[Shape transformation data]
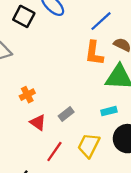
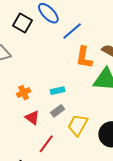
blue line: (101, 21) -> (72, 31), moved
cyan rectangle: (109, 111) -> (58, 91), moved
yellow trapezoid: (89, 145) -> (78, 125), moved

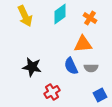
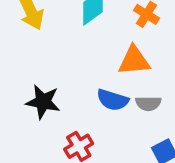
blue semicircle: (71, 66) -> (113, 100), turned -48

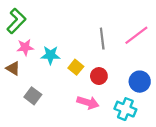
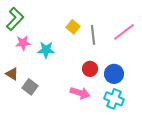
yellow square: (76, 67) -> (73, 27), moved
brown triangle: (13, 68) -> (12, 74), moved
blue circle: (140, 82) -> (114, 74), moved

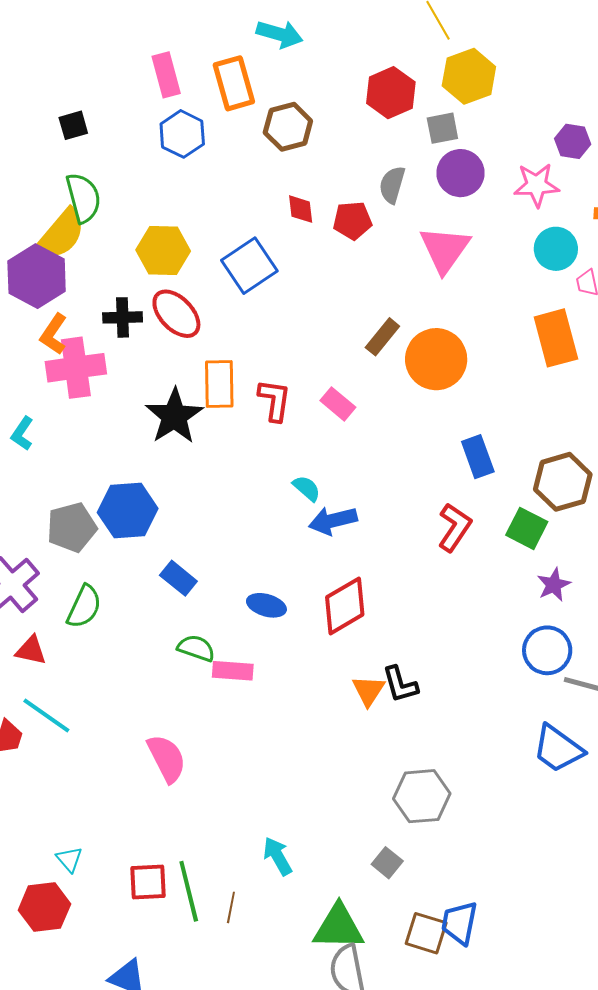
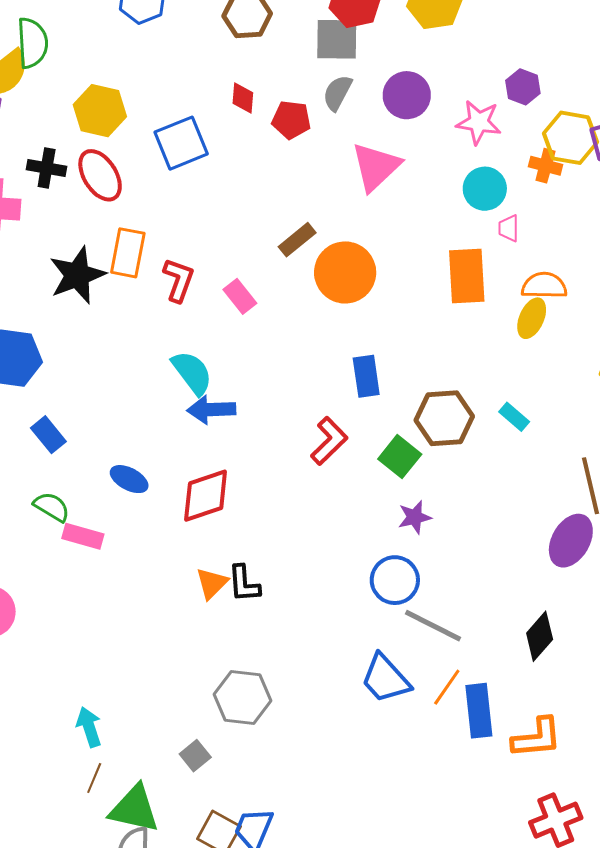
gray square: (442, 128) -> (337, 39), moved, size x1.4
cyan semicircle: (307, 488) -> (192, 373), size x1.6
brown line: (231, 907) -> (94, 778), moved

What the task requires: Copy exactly the lines from the line that has "cyan rectangle: (109, 111) -> (58, 91), moved" through the last line of the entries above, inclusive, and no others. Pictures do not go in the copy.

Reply to the task:
cyan rectangle: (109, 111) -> (58, 91), moved
yellow trapezoid: (89, 145) -> (78, 125), moved

blue semicircle: (71, 66) -> (113, 100), turned -48

yellow square: (76, 67) -> (73, 27), moved
brown triangle: (13, 68) -> (12, 74), moved
blue circle: (140, 82) -> (114, 74), moved

gray square: (442, 128) -> (337, 39), moved, size x1.4
cyan semicircle: (307, 488) -> (192, 373), size x1.6
brown line: (231, 907) -> (94, 778), moved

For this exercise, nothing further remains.